Stored records
# # # #

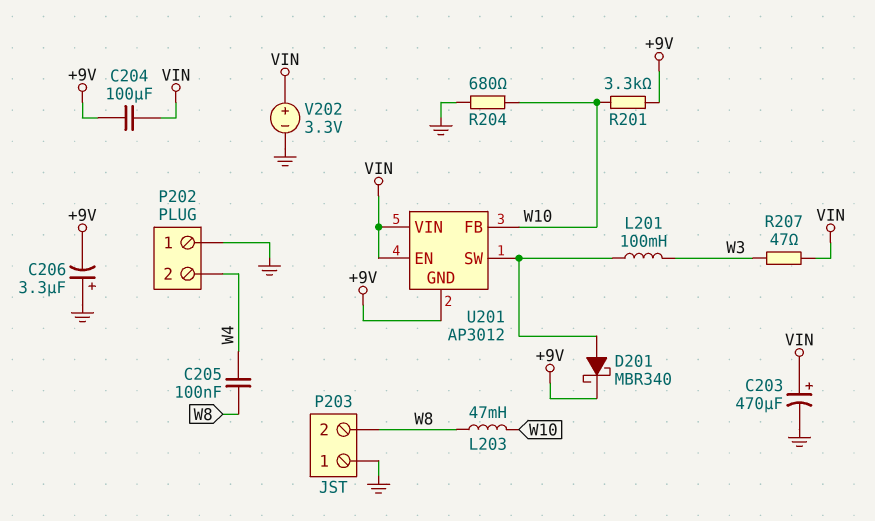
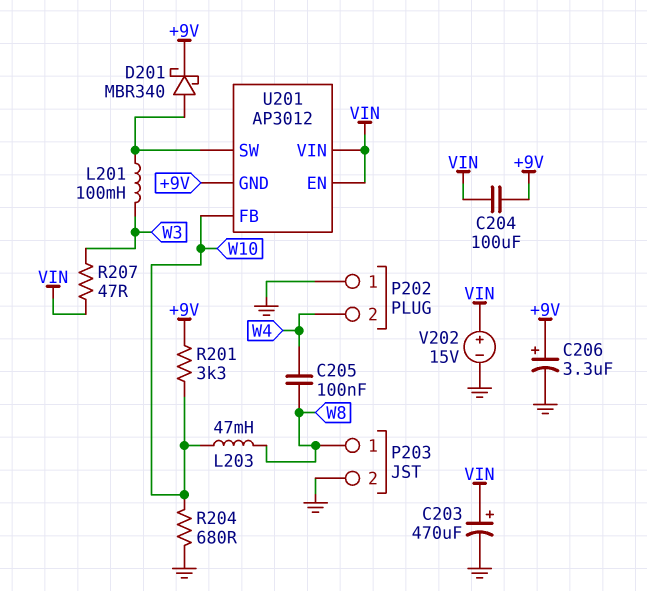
C206: 3.3uF (plus GND, minus +9V) -> 3.3uF (plus +9V, minus GND)
P203 pin 1: GND -> W8
P203 pin 2: W8 -> GND
V202: 3.3V (plus VIN, minus GND) -> 15V (plus VIN, minus GND)

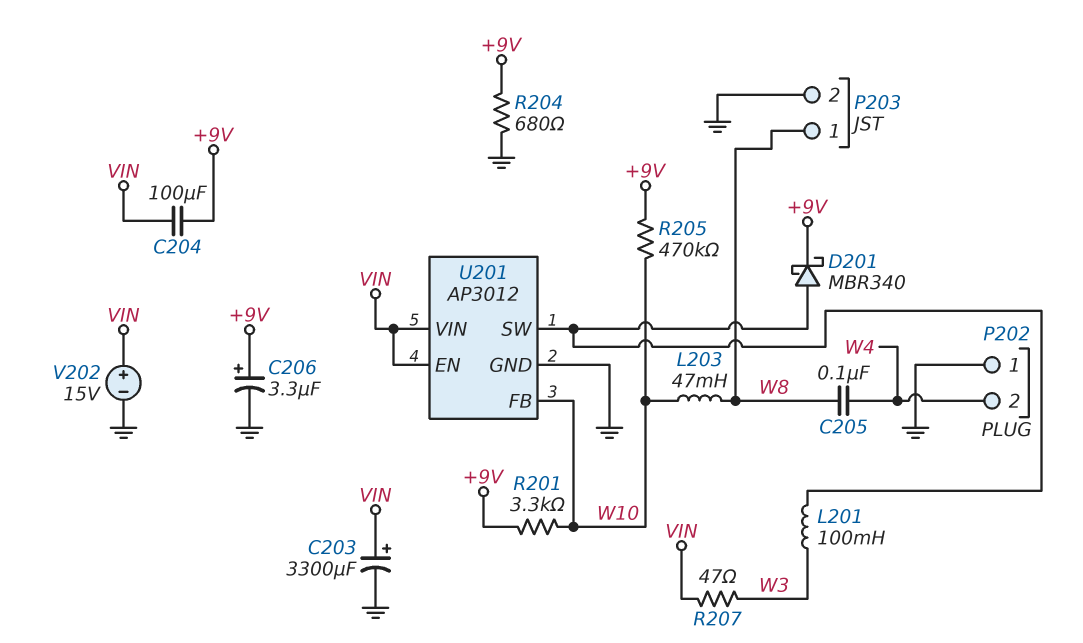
C203: 470uF (plus VIN, minus GND) -> 3300uF (plus VIN, minus GND)
R204: 680 (GND, W10) -> 680 (+9V, GND)
R205: none -> 470k (+9V, W10)
U201 pin GND: +9V -> GND

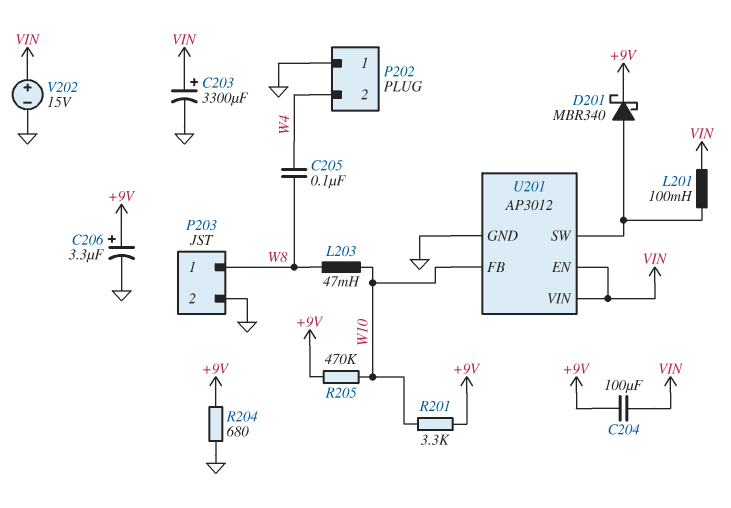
L201: 100mH (U201/SW, W3) -> 100mH (U201/SW, VIN)
R207: 47 (VIN, W3) -> none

# # # #

▶ **Your objective**
In the entries above, find each line with "plus" and copy it.

▶ **Answer area**
C206: 3.3uF (plus GND, minus +9V) -> 3.3uF (plus +9V, minus GND)
V202: 3.3V (plus VIN, minus GND) -> 15V (plus VIN, minus GND)
C203: 470uF (plus VIN, minus GND) -> 3300uF (plus VIN, minus GND)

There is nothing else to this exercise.